Return every line of the records below verbatim, with no pictures in the copy.

Dataset records:
[Start of Attachment]
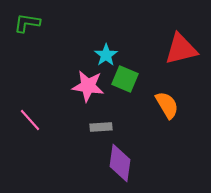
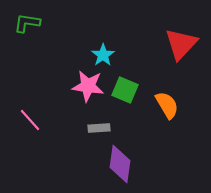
red triangle: moved 5 px up; rotated 33 degrees counterclockwise
cyan star: moved 3 px left
green square: moved 11 px down
gray rectangle: moved 2 px left, 1 px down
purple diamond: moved 1 px down
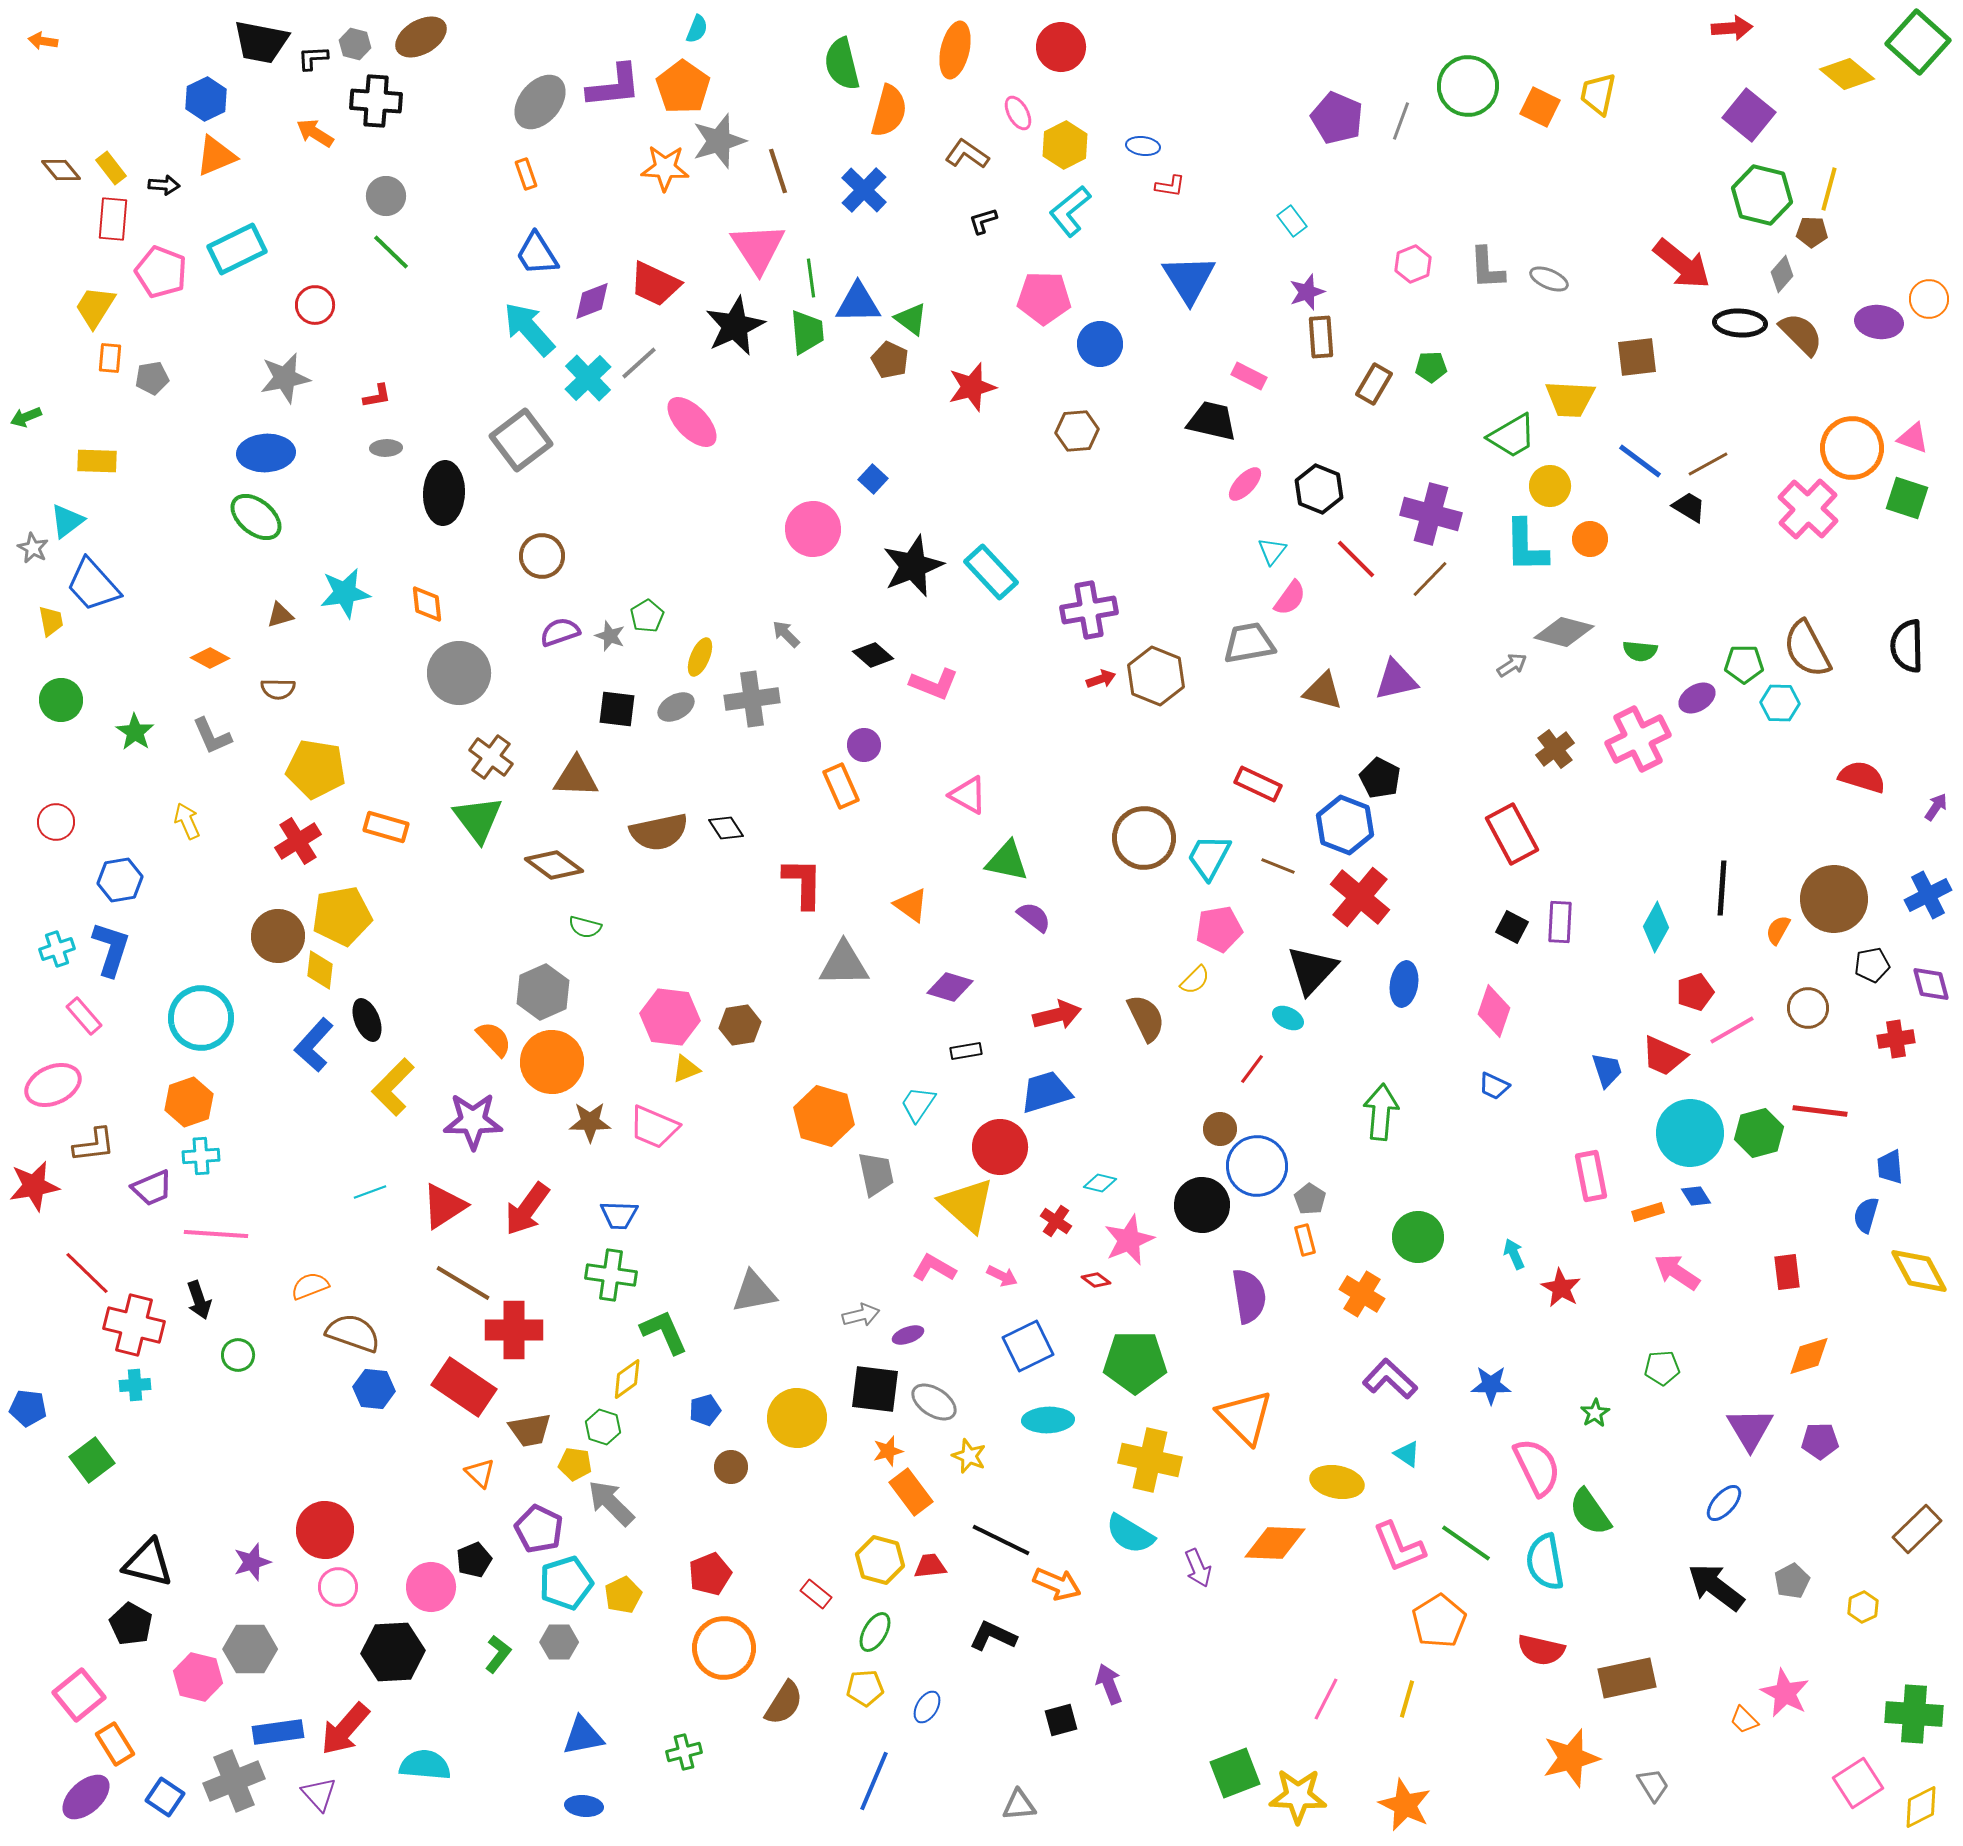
[End of Attachment]
Expected answer:
red triangle: moved 5 px up; rotated 33 degrees counterclockwise
cyan star: moved 3 px left
green square: moved 11 px down
gray rectangle: moved 2 px left, 1 px down
purple diamond: moved 1 px down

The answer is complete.